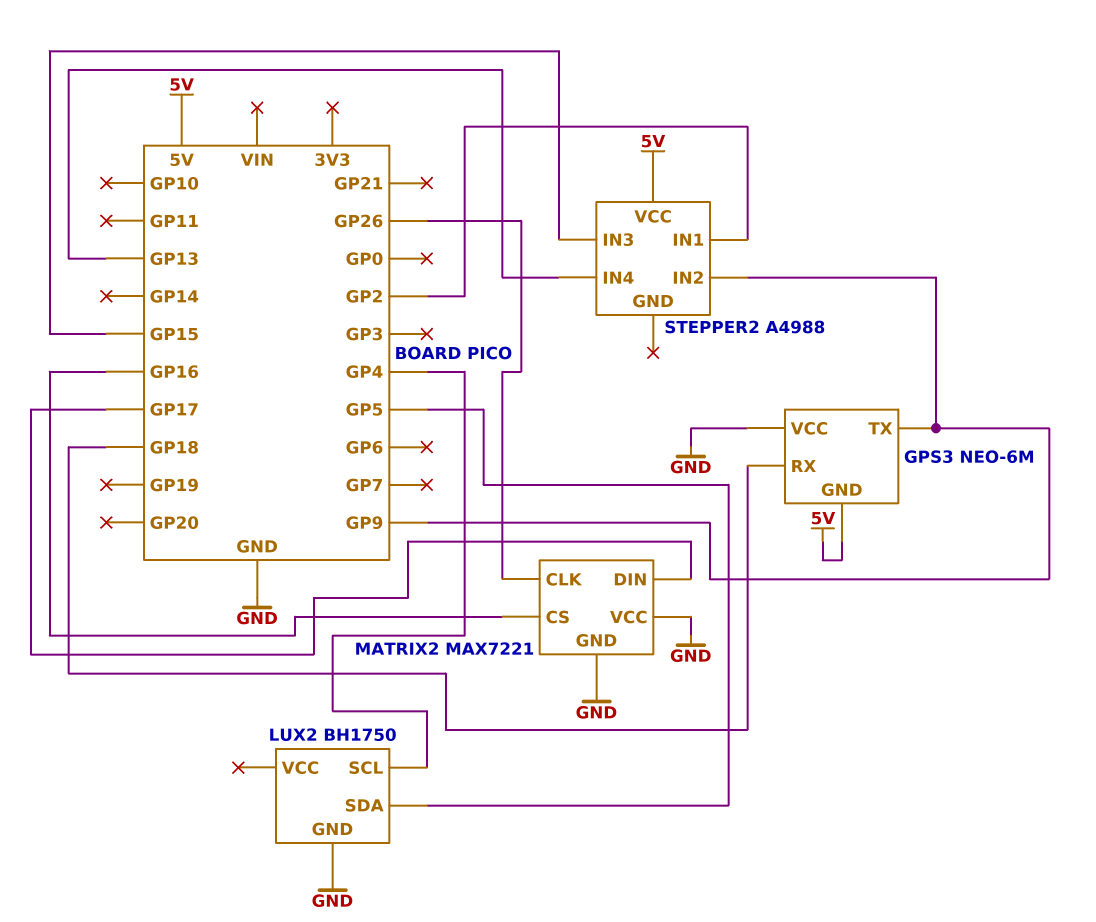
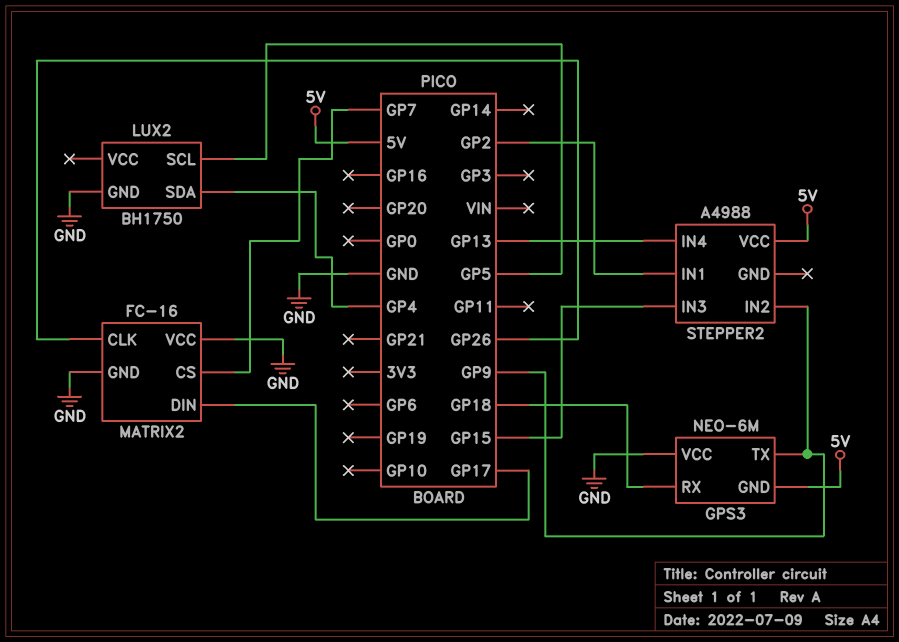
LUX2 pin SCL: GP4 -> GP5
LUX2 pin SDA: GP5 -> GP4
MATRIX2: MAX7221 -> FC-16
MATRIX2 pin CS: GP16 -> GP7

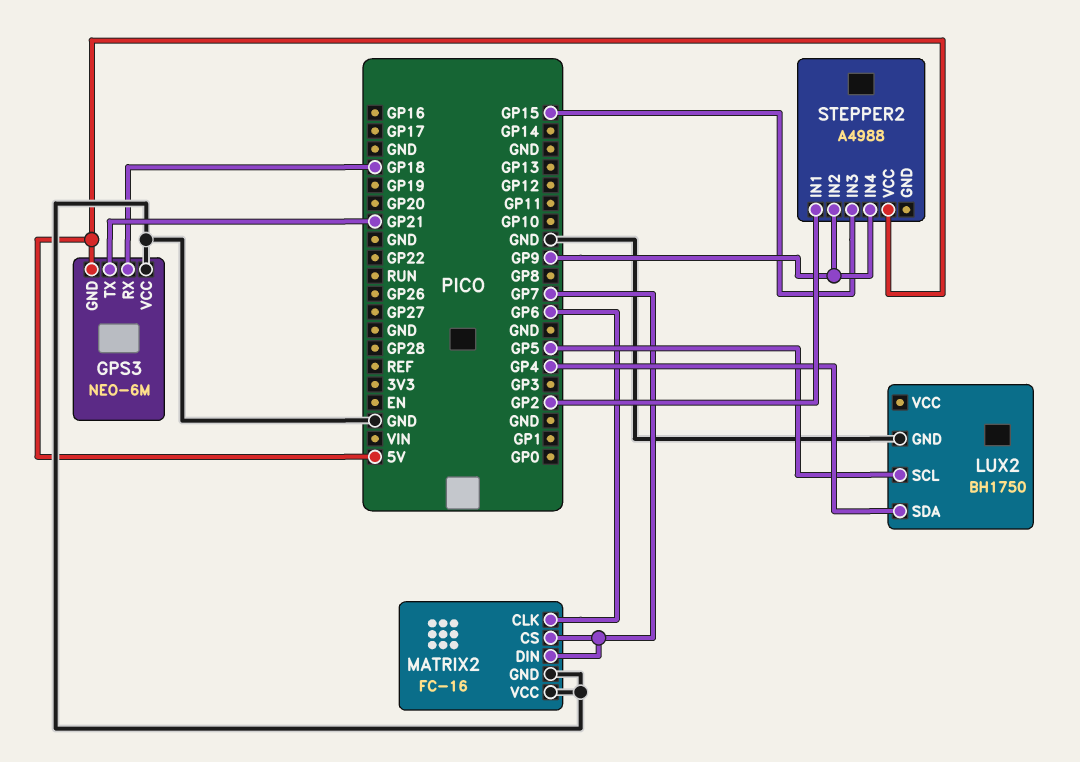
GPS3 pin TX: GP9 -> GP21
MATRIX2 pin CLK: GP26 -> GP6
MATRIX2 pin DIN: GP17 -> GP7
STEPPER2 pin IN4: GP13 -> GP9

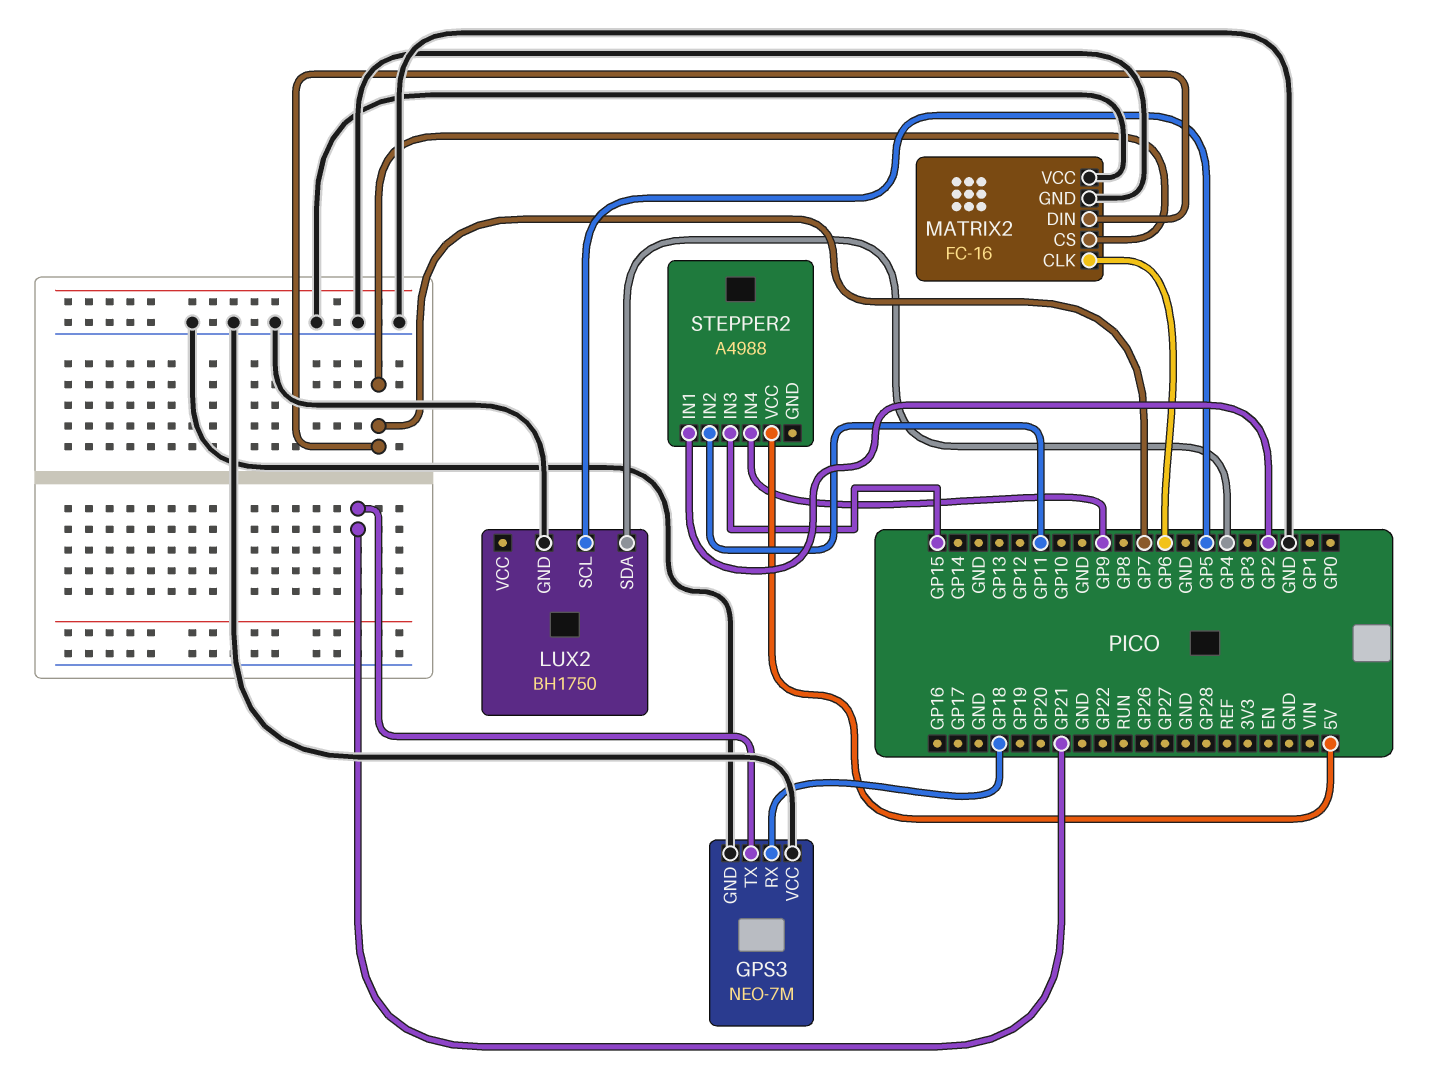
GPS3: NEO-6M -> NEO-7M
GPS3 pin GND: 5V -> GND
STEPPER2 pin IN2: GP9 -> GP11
* * *
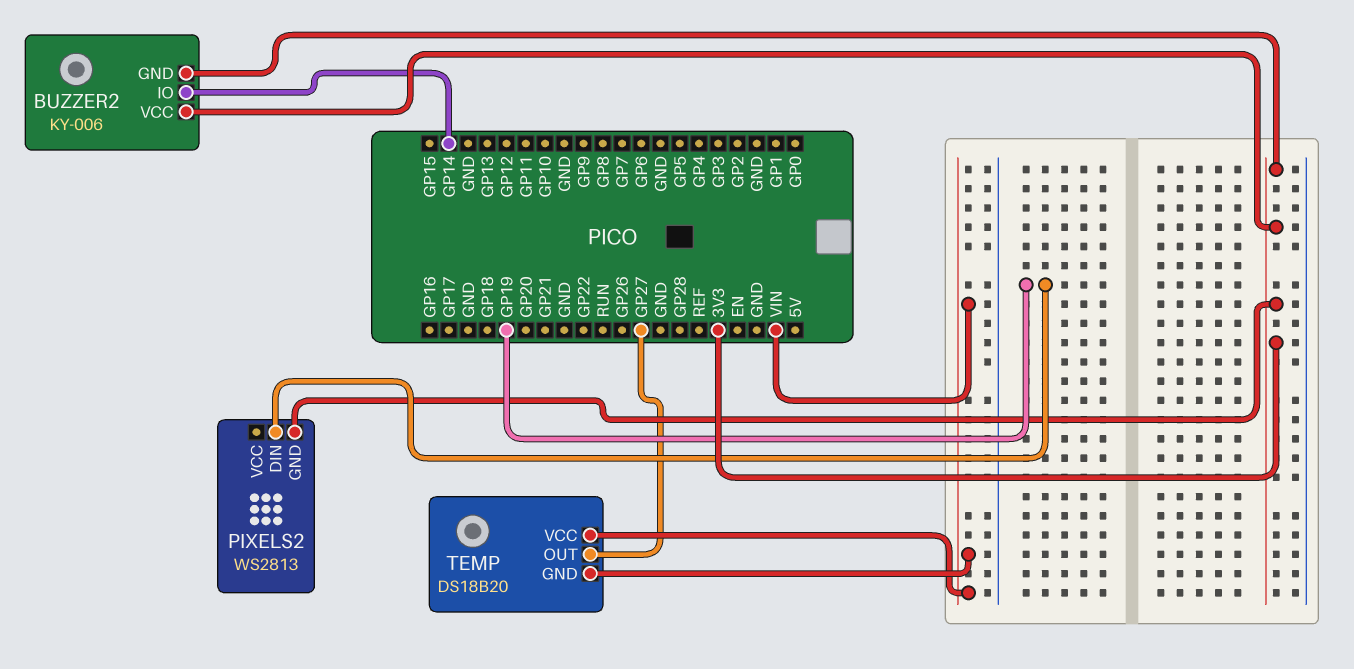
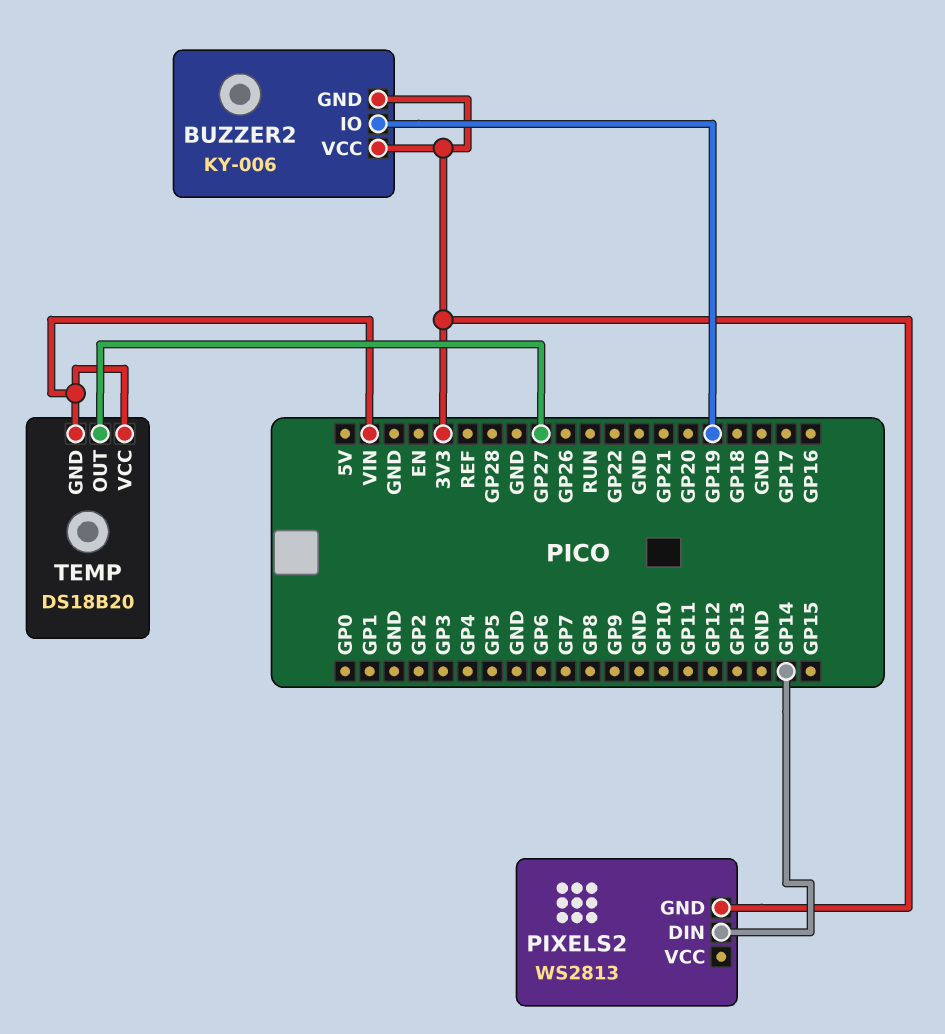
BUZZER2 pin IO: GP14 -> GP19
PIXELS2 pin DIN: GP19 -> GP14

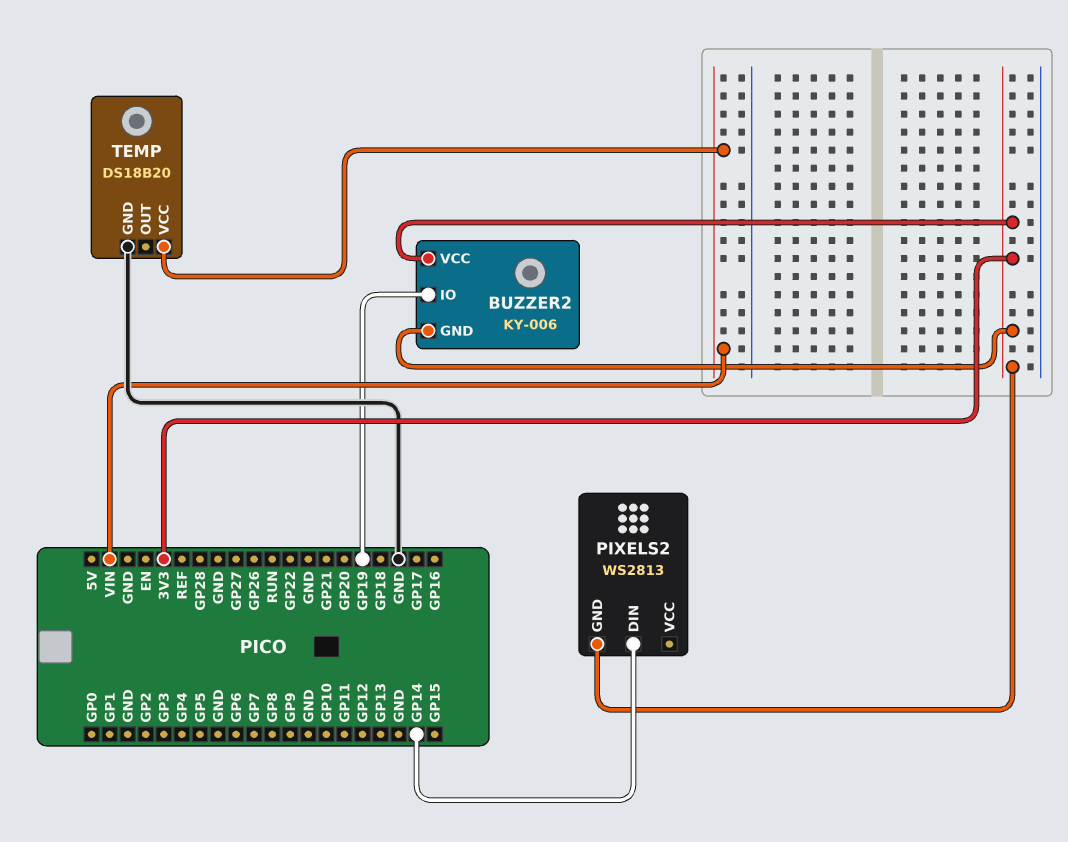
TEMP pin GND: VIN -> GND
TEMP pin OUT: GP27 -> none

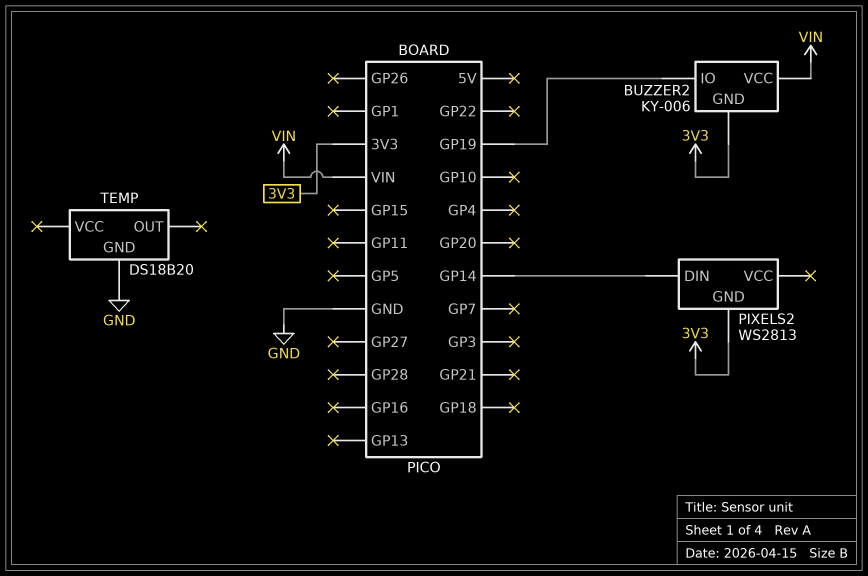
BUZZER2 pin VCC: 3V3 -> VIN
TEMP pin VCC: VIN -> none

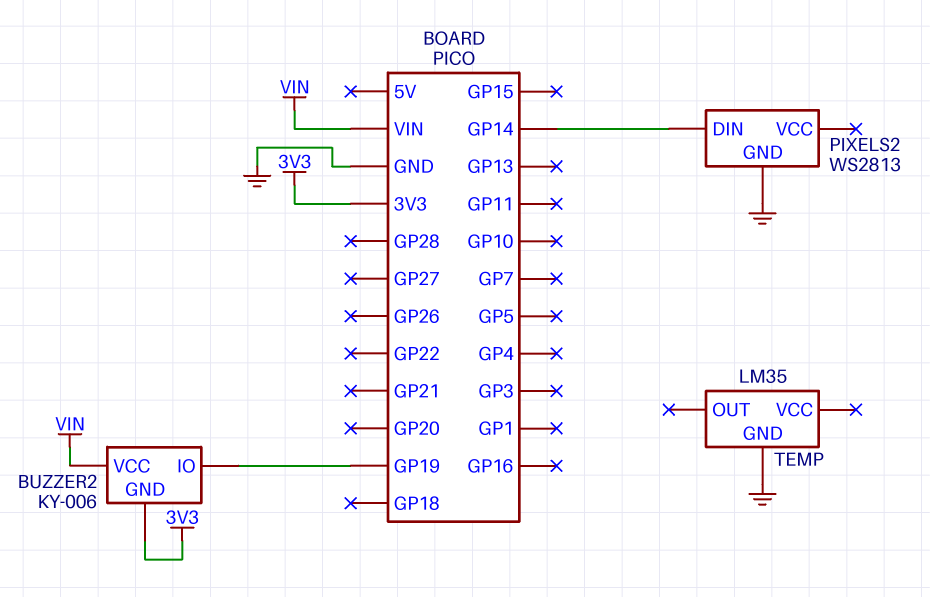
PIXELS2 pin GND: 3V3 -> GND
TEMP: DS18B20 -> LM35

• _TASK ITEM_
Go to the line above holding "MATRIX2 pin DIN: GP17 -> GP7", then copy exactly each line down to and including the one holding "STEPPER2 pin IN2: GP9 -> GP11", leaving pictures out.

• _EXERCISE SOLUTION_
MATRIX2 pin DIN: GP17 -> GP7
STEPPER2 pin IN4: GP13 -> GP9

GPS3: NEO-6M -> NEO-7M
GPS3 pin GND: 5V -> GND
STEPPER2 pin IN2: GP9 -> GP11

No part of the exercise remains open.